_Objective_.
Lay out the records below as a two-column CSV with the headers "text" and "answer", one row for each record, with each field in quotes and line breaks turned into spaces. Include only the part that opens with the line containing "thickened (176, 876)" and runs through the end of the records, and leave the pictures out.

:: Records for the task

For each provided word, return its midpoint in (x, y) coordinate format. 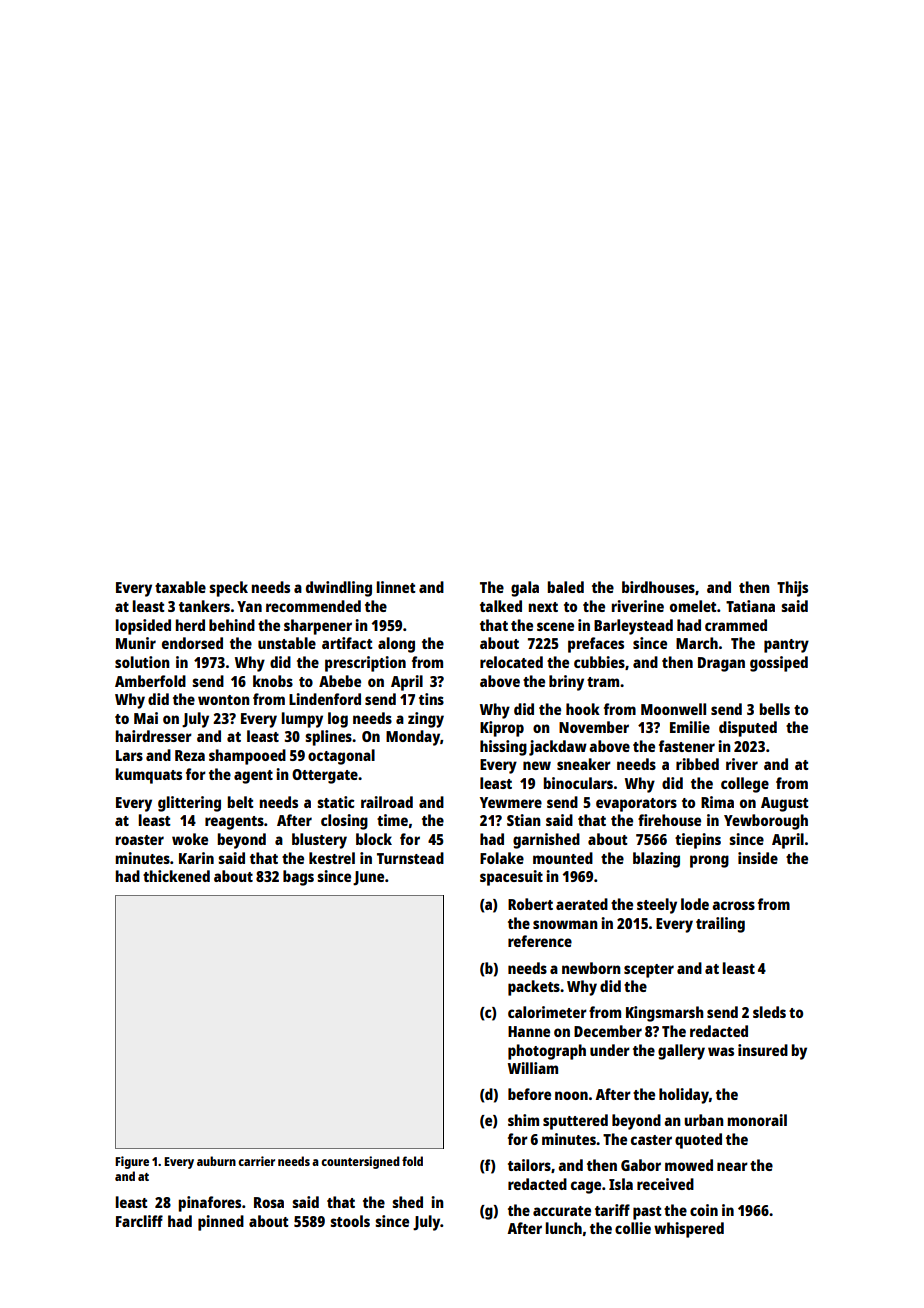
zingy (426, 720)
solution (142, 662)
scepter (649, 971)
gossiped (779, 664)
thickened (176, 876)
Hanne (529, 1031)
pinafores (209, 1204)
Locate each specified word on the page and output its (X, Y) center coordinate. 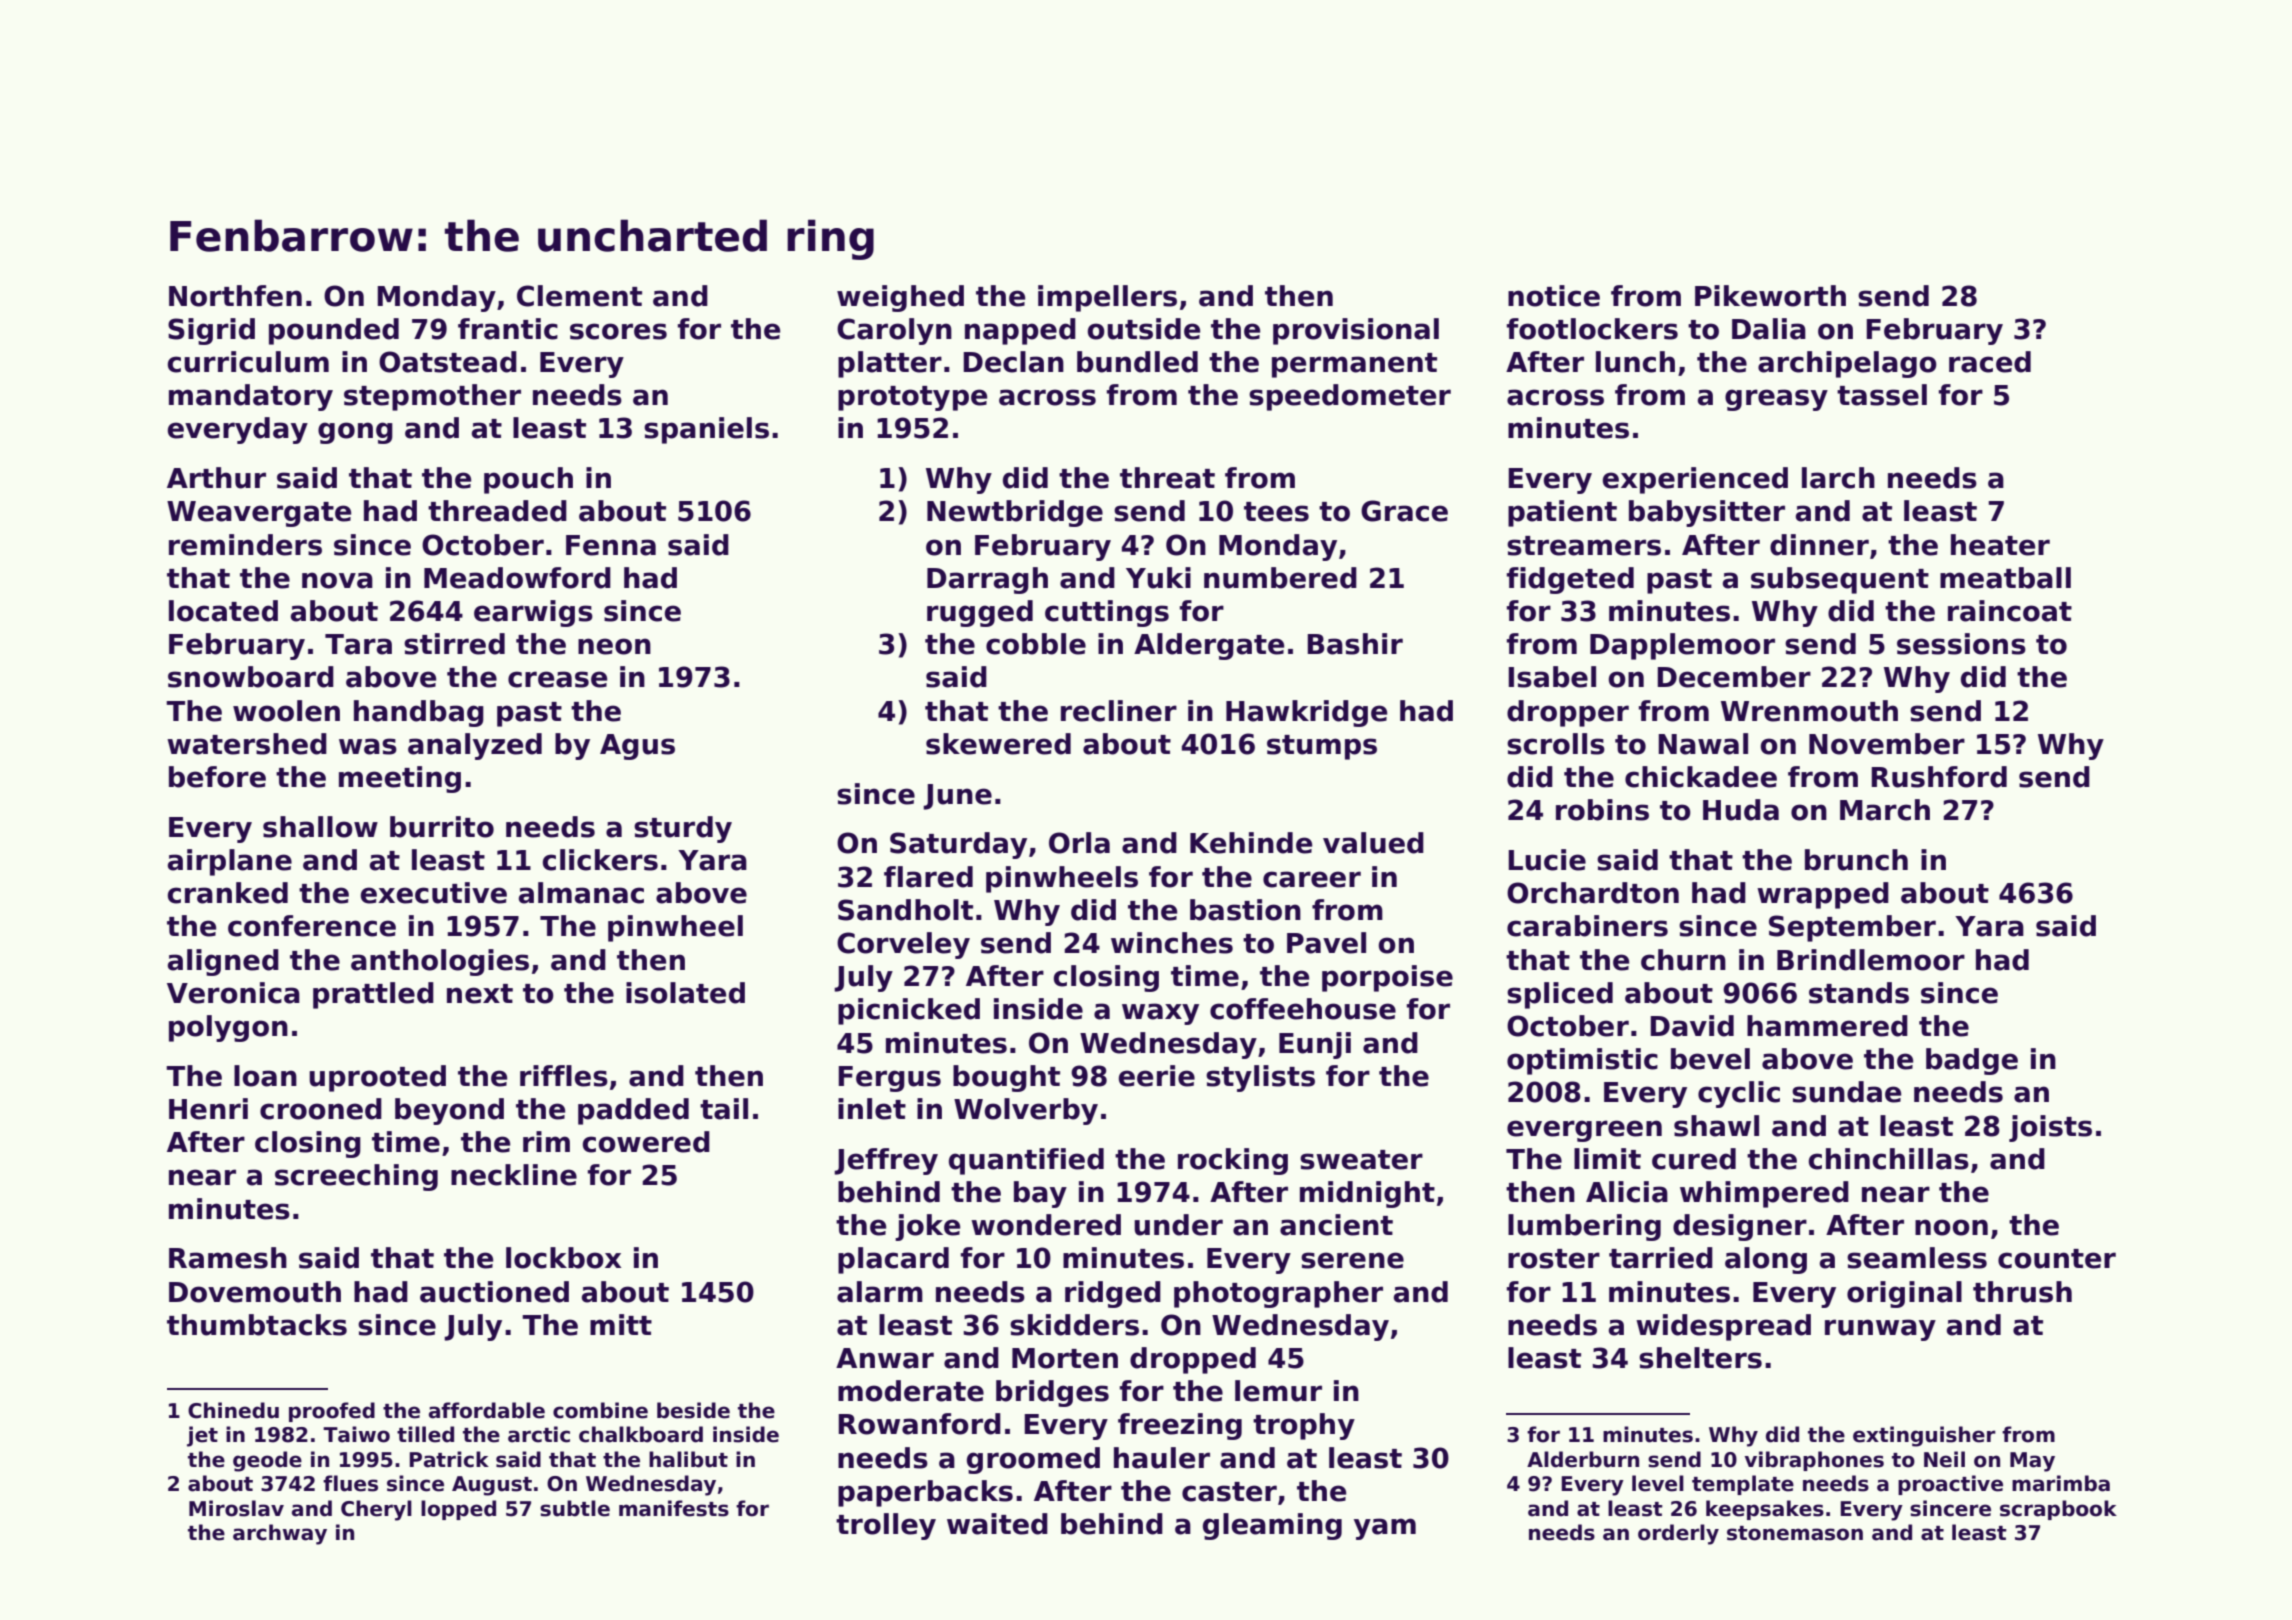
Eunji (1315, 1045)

::::

_Answer_.
text,answer
"thickened","(176, 876)"
"Hanne","(529, 1031)"
"pinafores","(209, 1204)"
"Locate each specified word on the page and output its (X, Y) center coordinate. Eunji","(1315, 1045)"